Records contained in a dataset:
◆ ◆ ◆ ◆ ◆ ◆ ◆
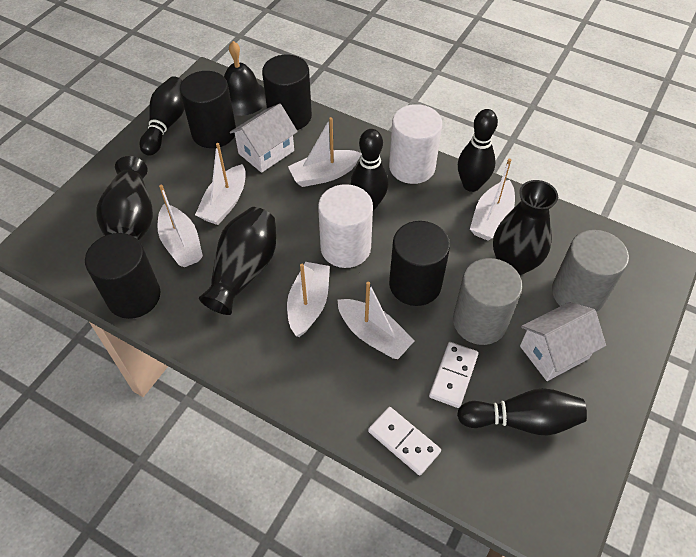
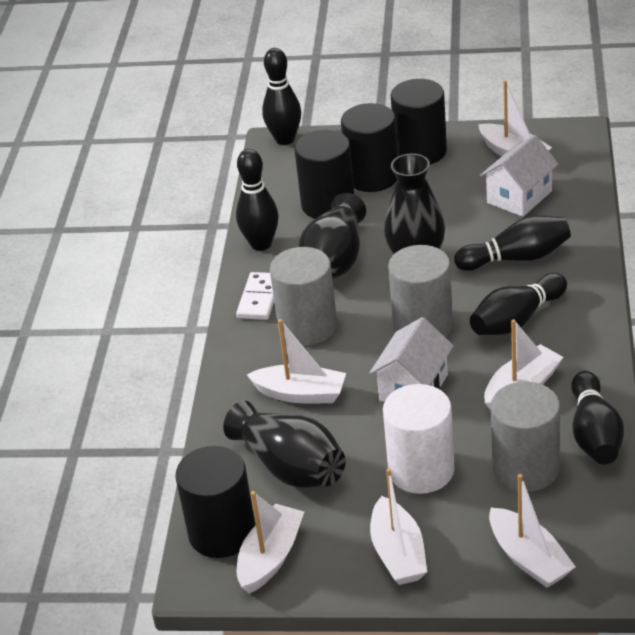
black bell: 1 -> 0
black bowling pin: 4 -> 5
grey cylinder: 2 -> 3
white cylinder: 2 -> 1
white domino: 2 -> 1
◆ ◆ ◆ ◆ ◆ ◆ ◆
Your task: The copy must match every line of the data exactly and contain no pictures.

Answer to the exercise:
black bell: 1 -> 0
black bowling pin: 4 -> 5
grey cylinder: 2 -> 3
white cylinder: 2 -> 1
white domino: 2 -> 1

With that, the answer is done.